To do:
After counting the lines below that hold the word "brown", reply with the count and nothing else.

Scene change data

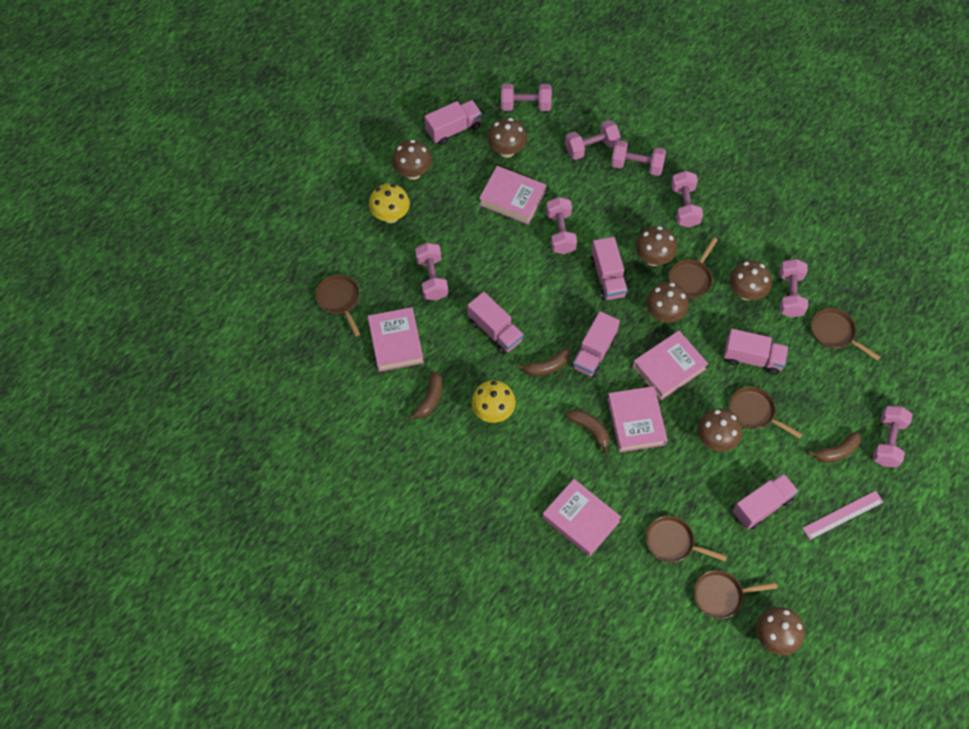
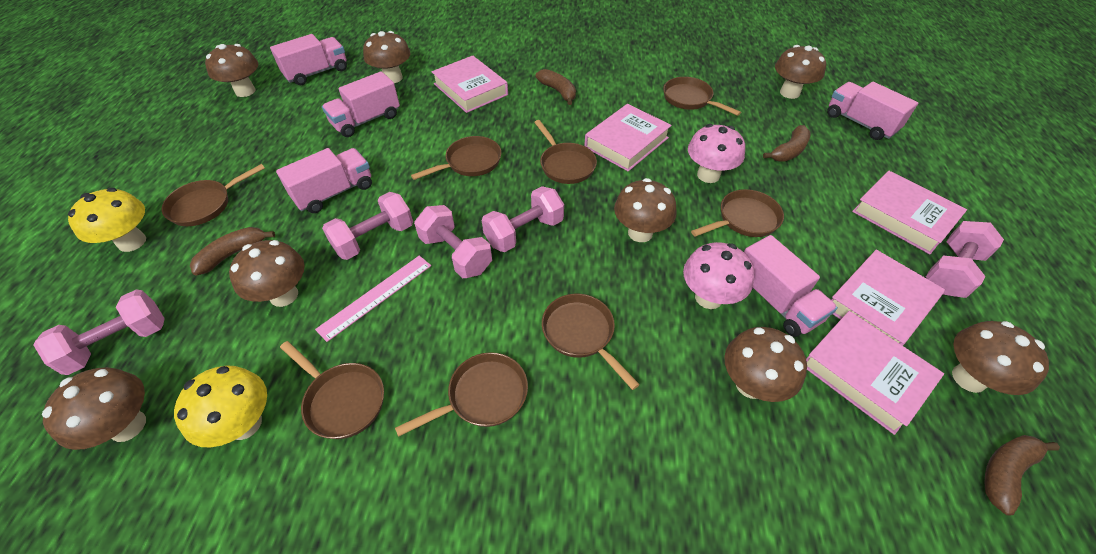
brown mushroom: 7 -> 8
brown pan: 6 -> 8
pink dumbbell: 8 -> 5
pink mushroom: 0 -> 2
pink truck: 6 -> 5

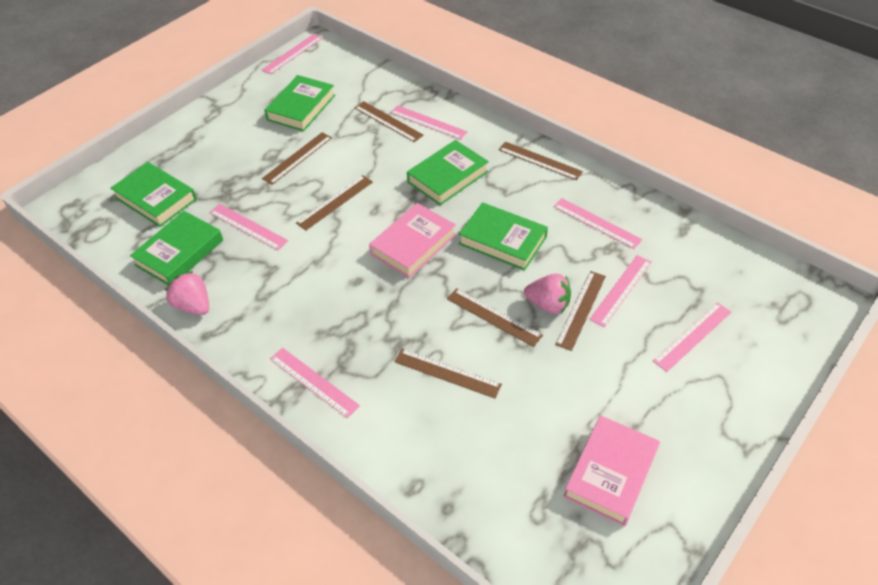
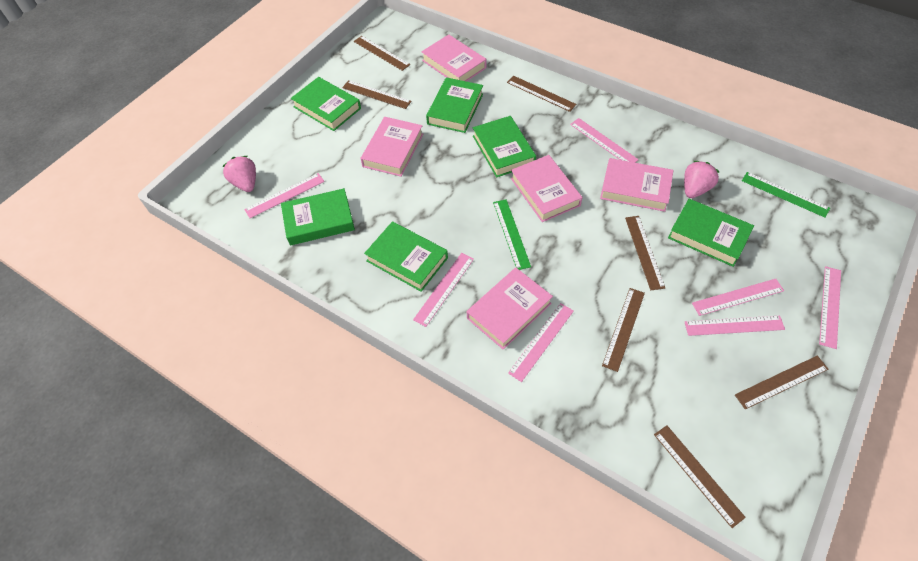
green book: 5 -> 6
green ruler: 0 -> 2
pink book: 2 -> 5

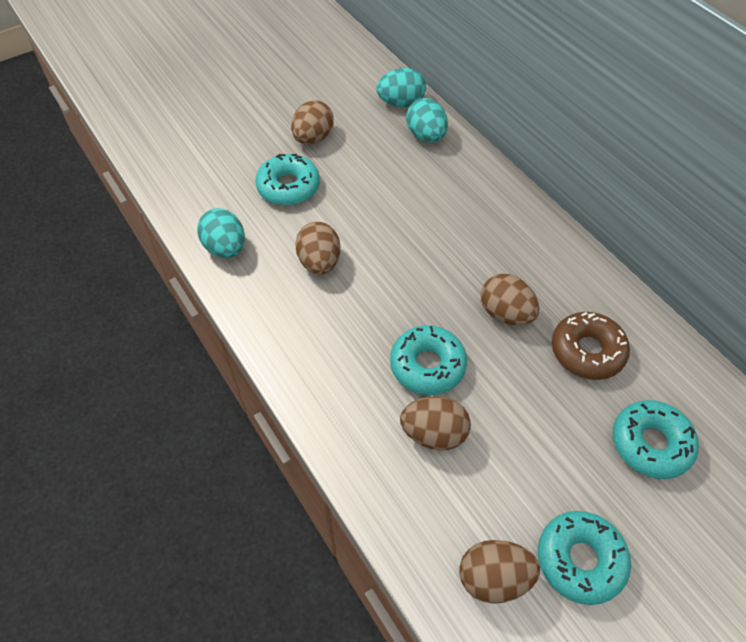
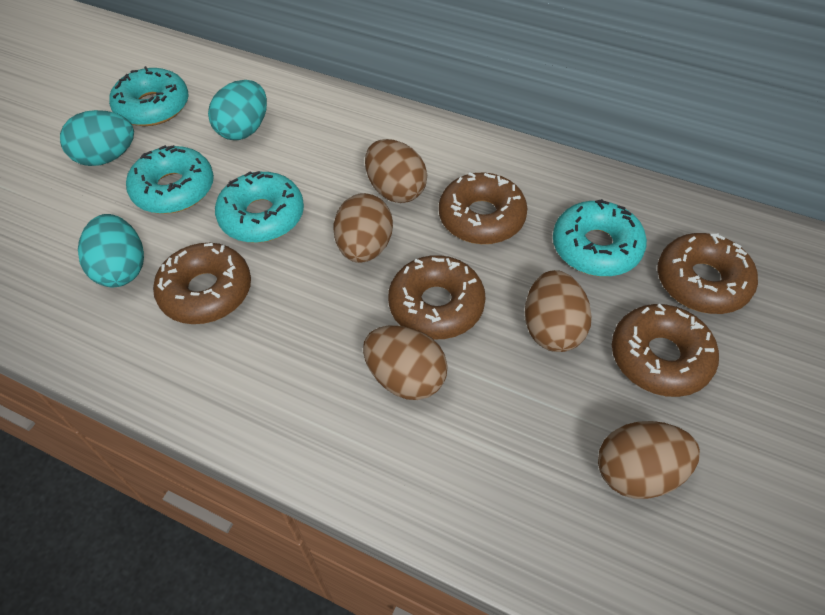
brown donut: 1 -> 5

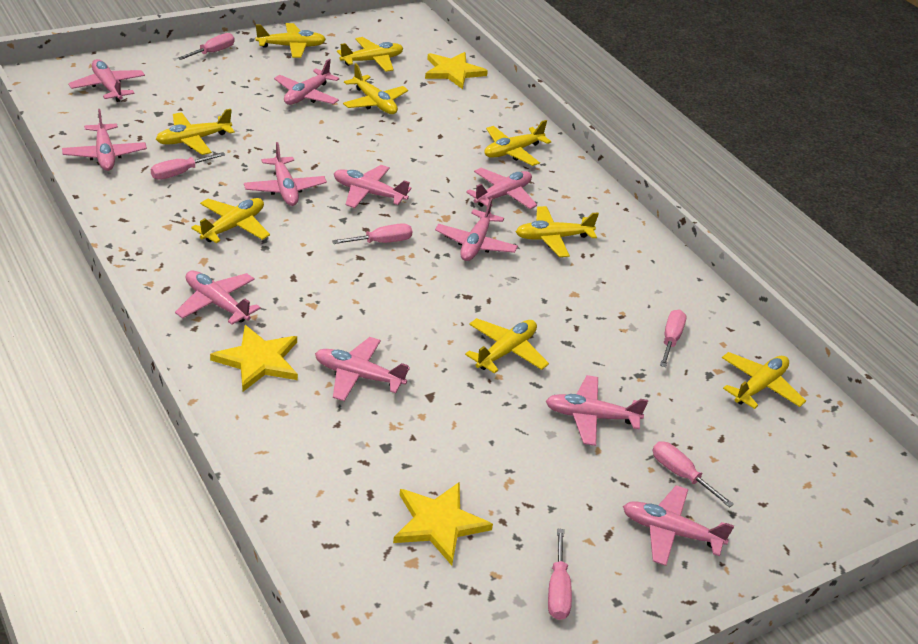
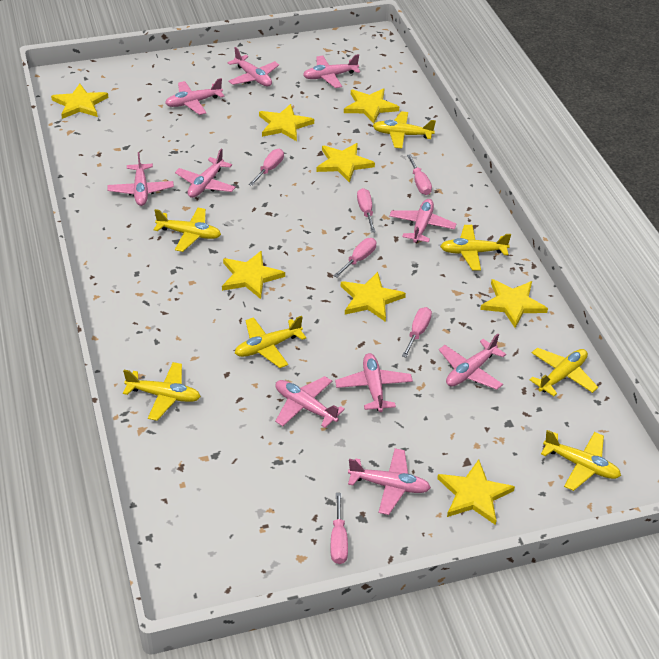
pink plane: 11 -> 10
yellow plane: 9 -> 7
yellow star: 3 -> 8

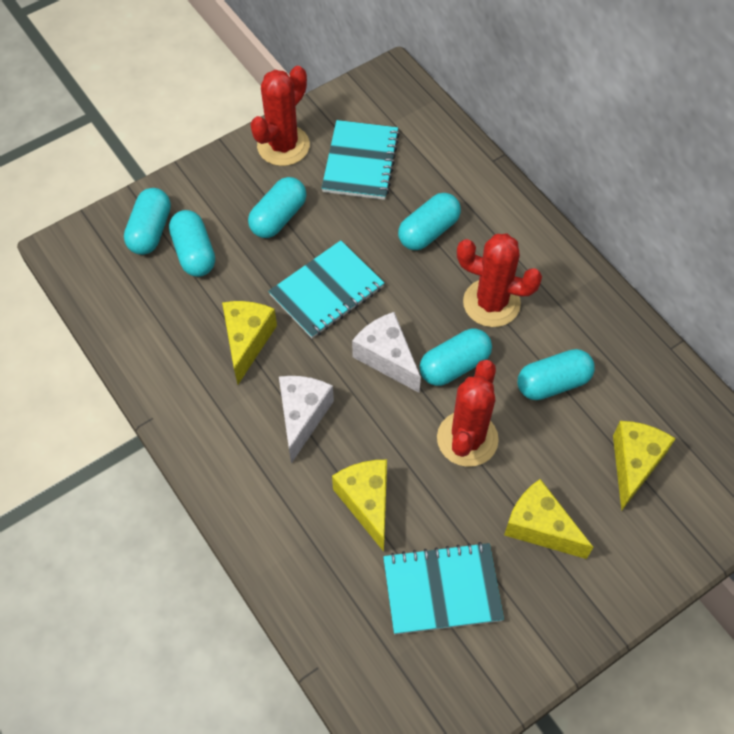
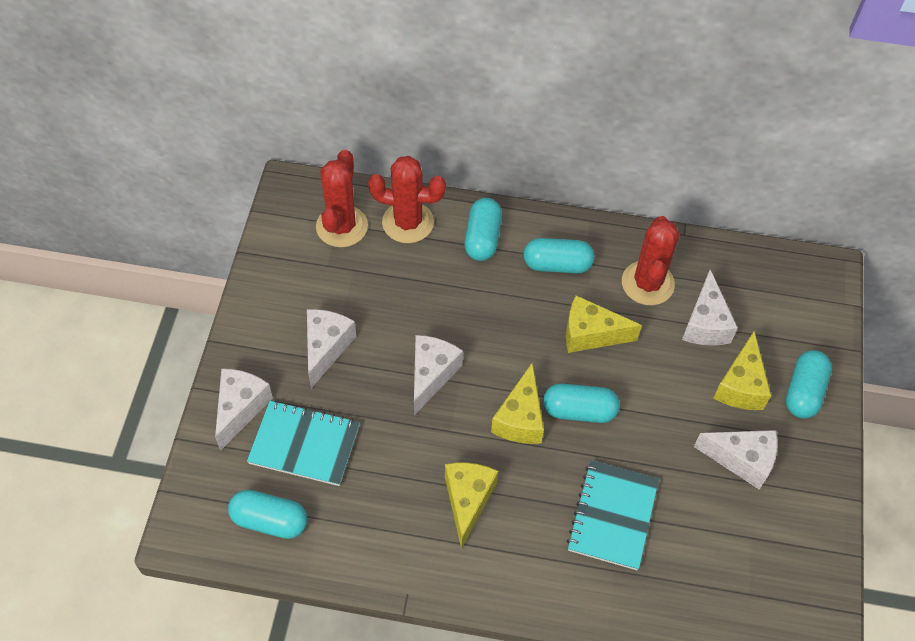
turquoise capsule: 6 -> 5
turquoise notebook: 3 -> 2
white cheese: 2 -> 5

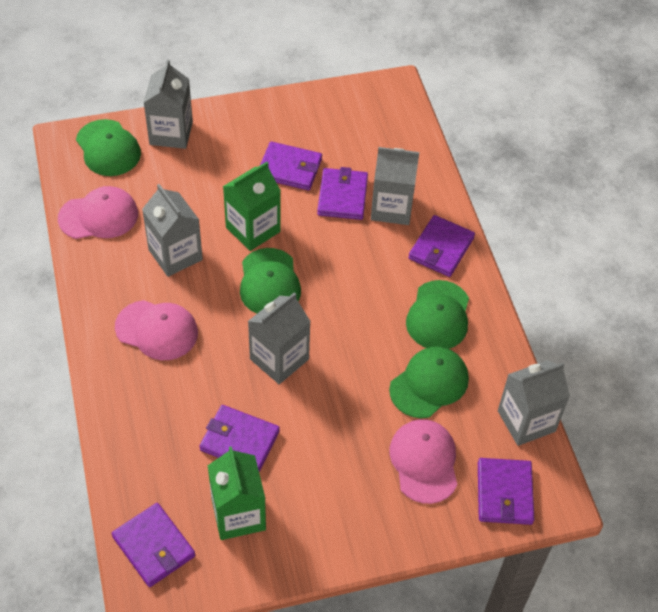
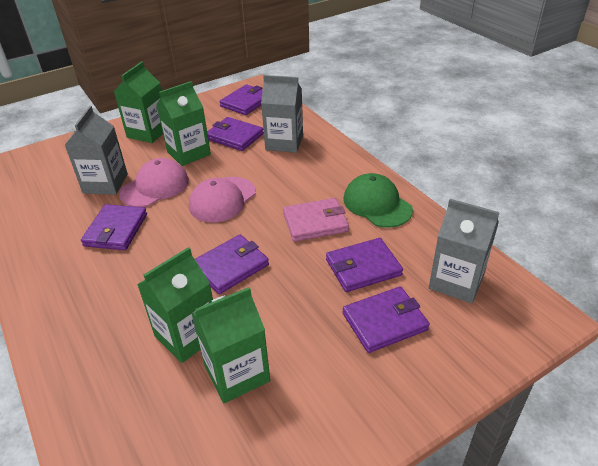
green cap: 4 -> 1
green carton: 2 -> 4
grey carton: 5 -> 3
pink cap: 3 -> 2
pink wallet: 0 -> 1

Answer box:
3